WORK TO BE COMPLETED: Could you retype all of the records exactly, leaving out every picture?

◆ ◆ ◆

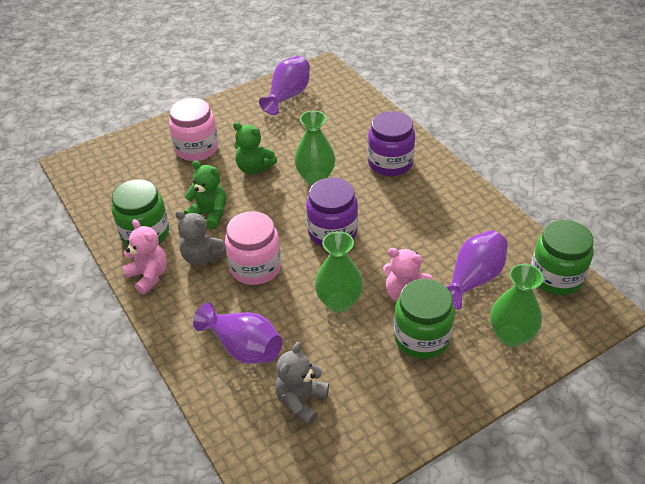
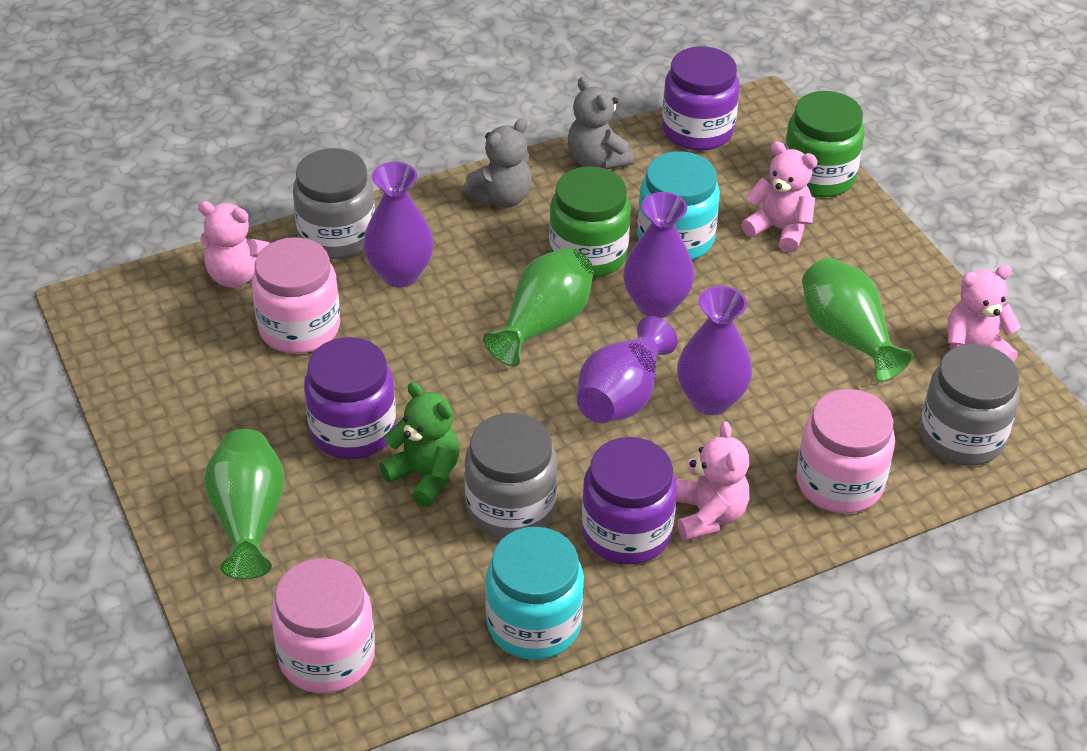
green jar: 3 -> 2
green teddy bear: 2 -> 1
grey jar: 0 -> 3
pink jar: 2 -> 3
pink teddy bear: 2 -> 4
purple jar: 2 -> 3
purple vase: 3 -> 4
turquoise jar: 0 -> 2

◆ ◆ ◆

RESPONSE TO THE EXERCISE:
green jar: 3 -> 2
green teddy bear: 2 -> 1
grey jar: 0 -> 3
pink jar: 2 -> 3
pink teddy bear: 2 -> 4
purple jar: 2 -> 3
purple vase: 3 -> 4
turquoise jar: 0 -> 2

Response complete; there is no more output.